§ **About this task**:
Repeat the listing exactly. Any picture in it should be left out of the copy.

§ **Given data**:
[Start of Attachment]
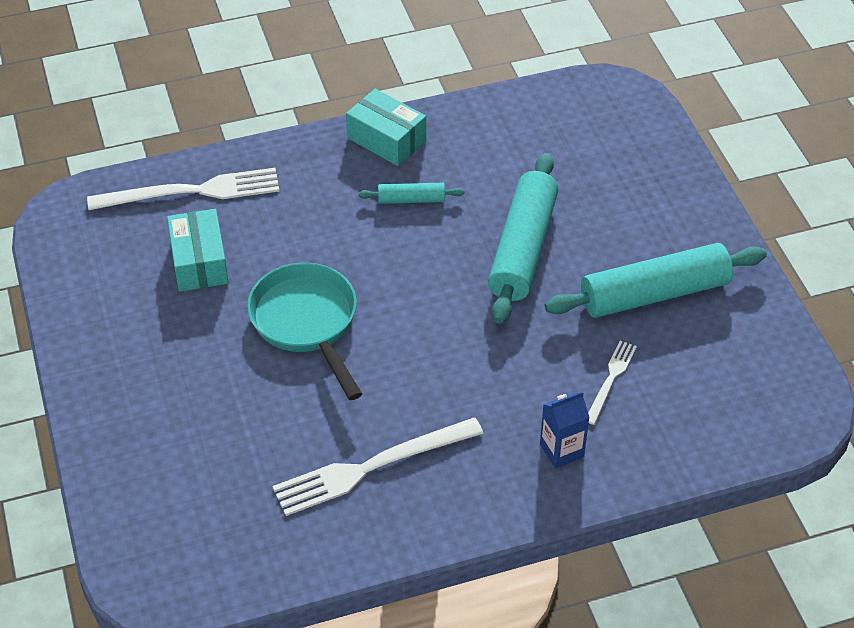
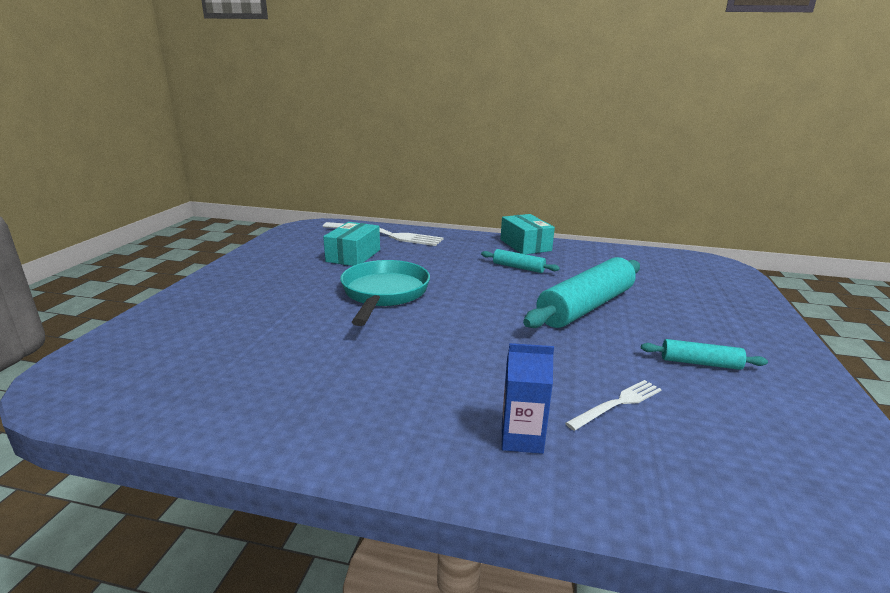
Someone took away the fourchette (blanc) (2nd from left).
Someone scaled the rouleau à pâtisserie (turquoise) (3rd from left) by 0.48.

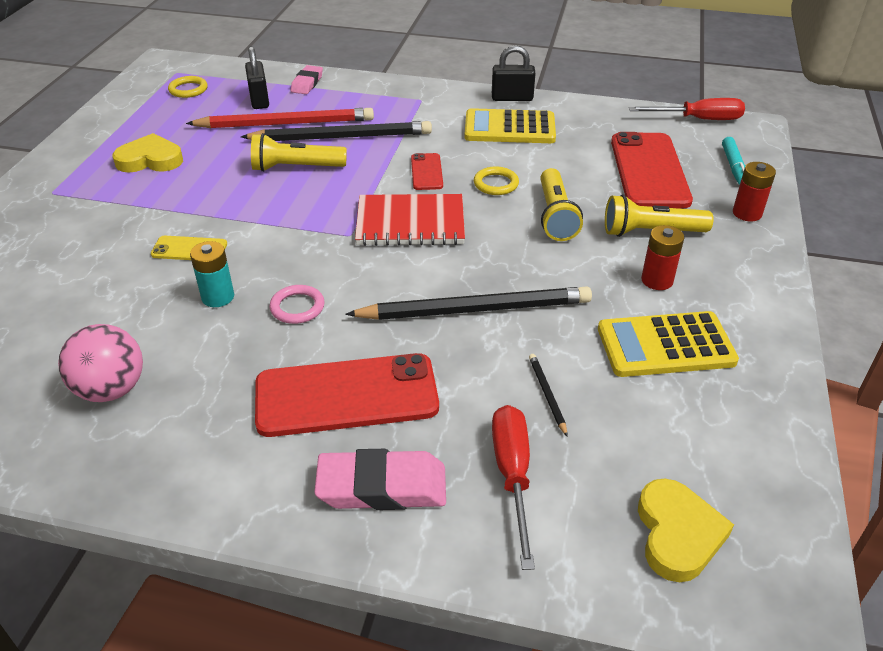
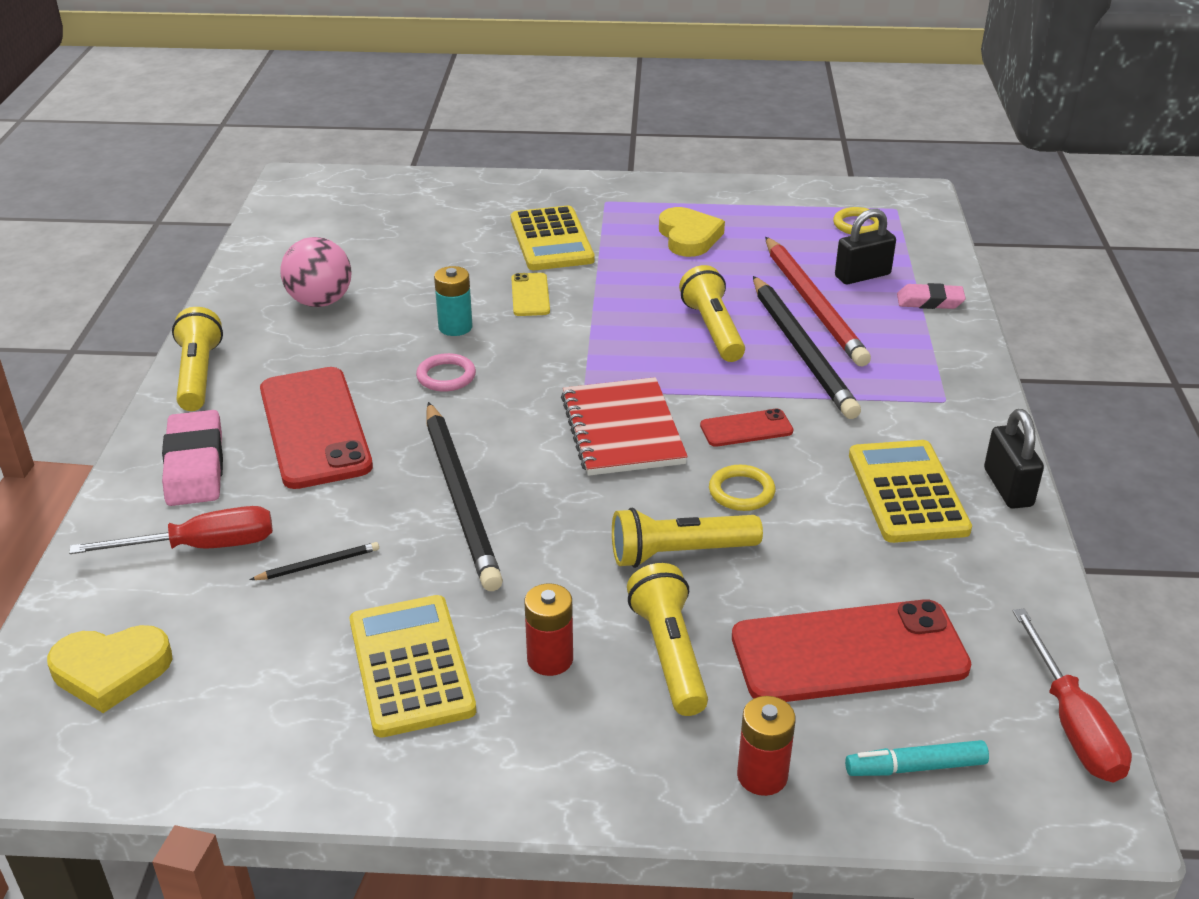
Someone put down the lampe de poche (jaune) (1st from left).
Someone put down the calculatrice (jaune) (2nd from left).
[End of Attachment]
§ **Response to the exercise**:
Someone took away the fourchette (blanc) (2nd from left).
Someone scaled the rouleau à pâtisserie (turquoise) (3rd from left) by 0.48.

Someone put down the lampe de poche (jaune) (1st from left).
Someone put down the calculatrice (jaune) (2nd from left).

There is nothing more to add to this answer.